- _Work request_
Print the line that has "orange semicircle: (667, 673)" in it, then every remaining line of the data, exactly and without anything extra.

Geometric shape edit sequences:
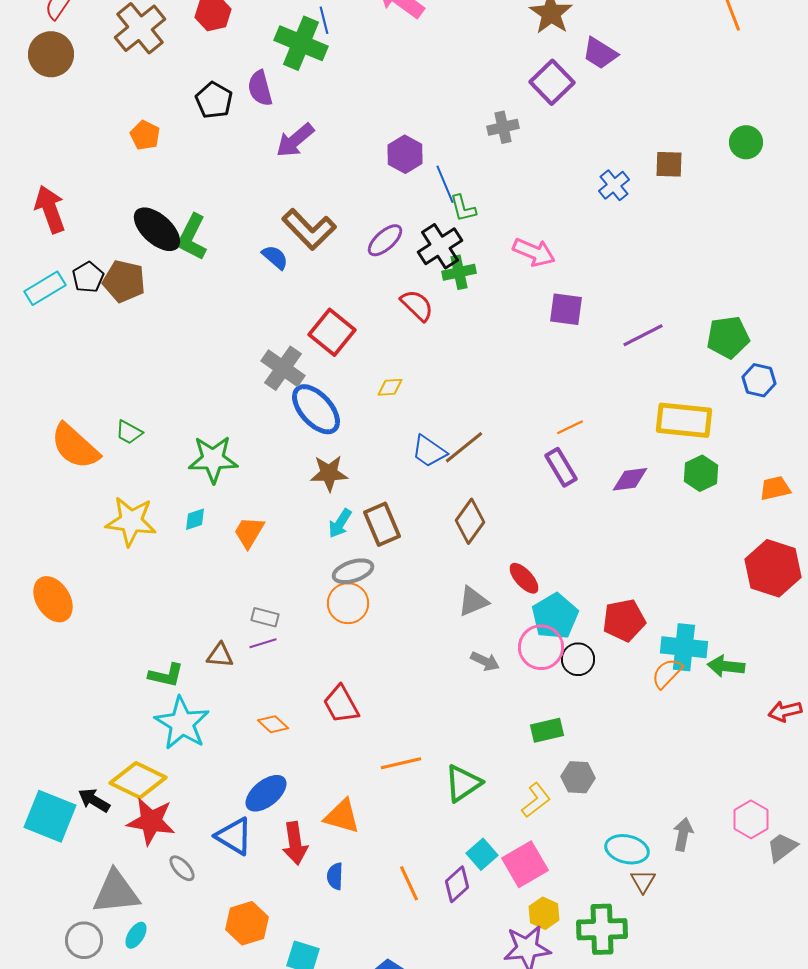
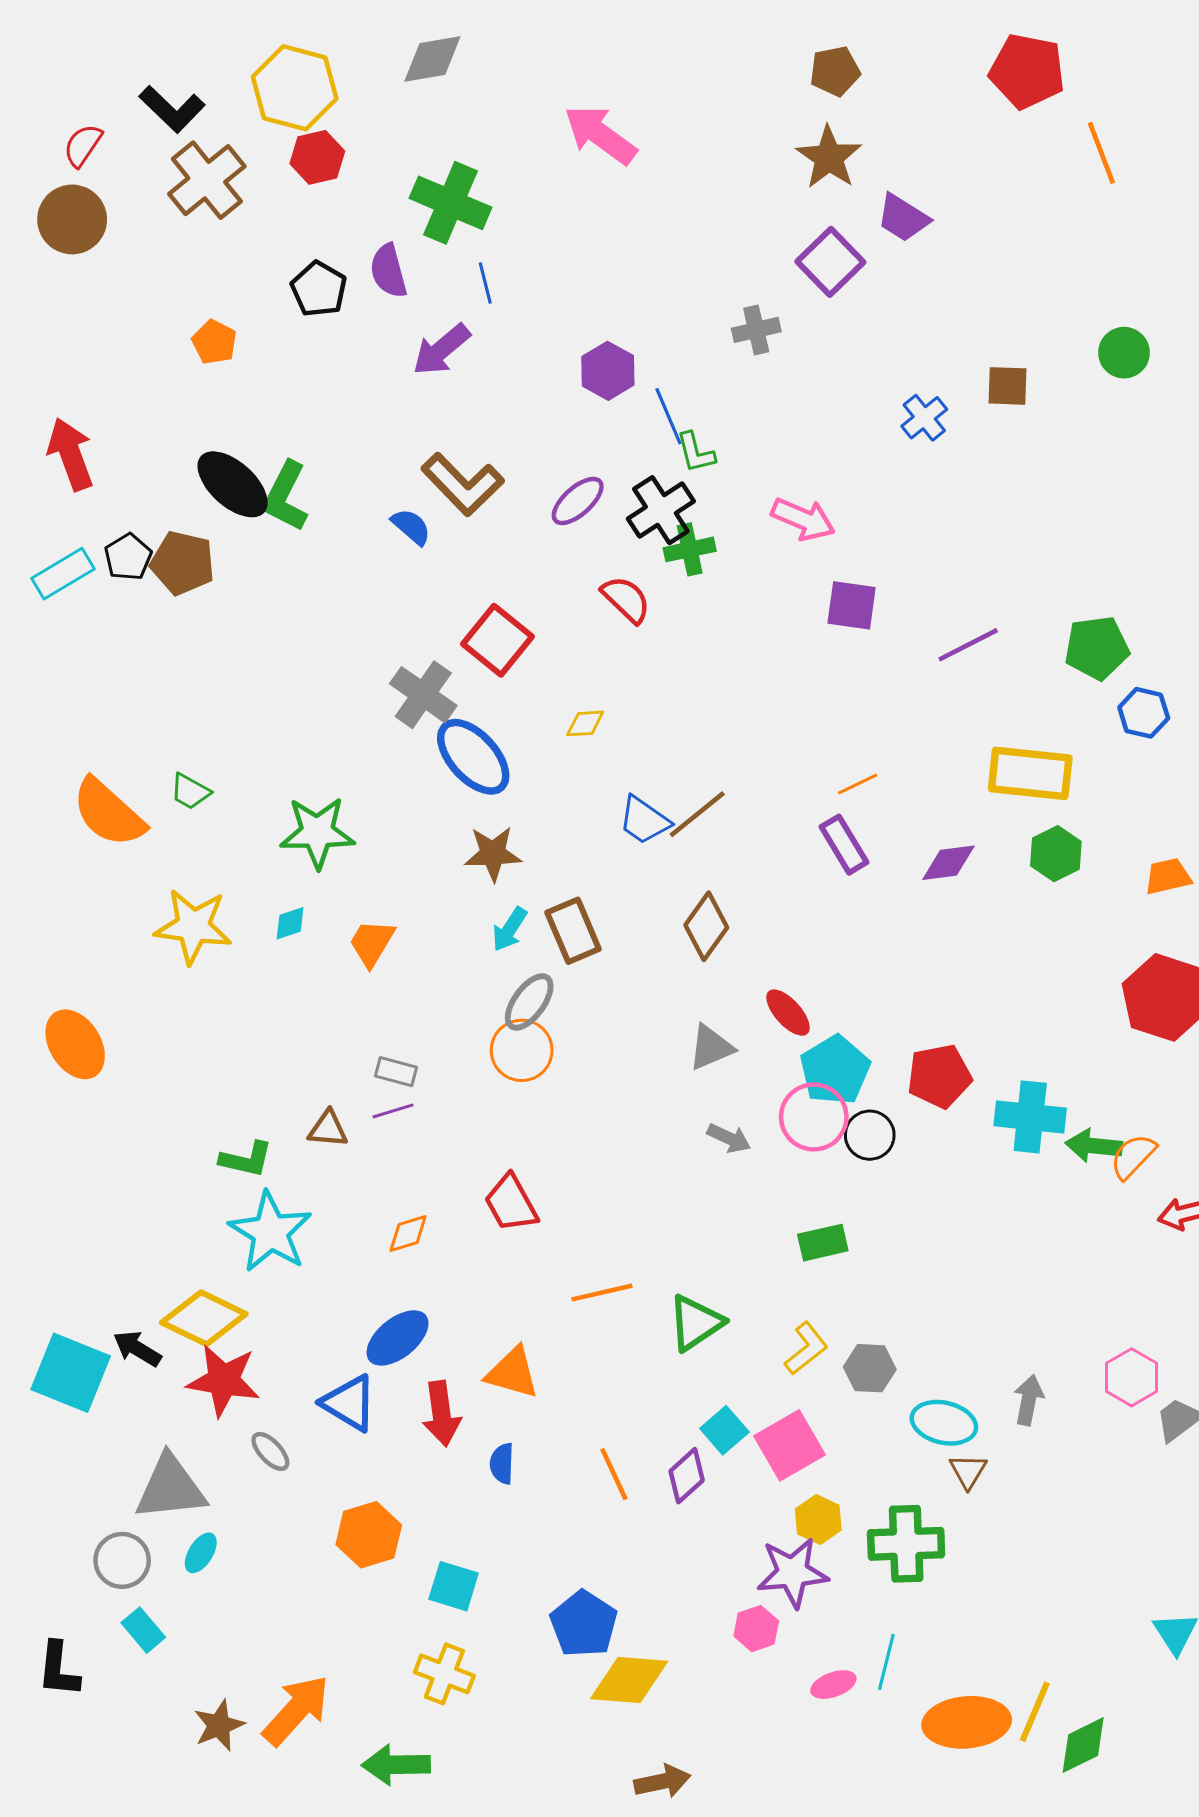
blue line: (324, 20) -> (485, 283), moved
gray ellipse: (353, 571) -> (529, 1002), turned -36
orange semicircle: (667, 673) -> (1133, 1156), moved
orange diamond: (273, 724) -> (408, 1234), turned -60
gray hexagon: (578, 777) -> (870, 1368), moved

- _Finished exercise_
orange semicircle: (667, 673) -> (1133, 1156), moved
orange diamond: (273, 724) -> (408, 1234), turned -60
gray hexagon: (578, 777) -> (870, 1368), moved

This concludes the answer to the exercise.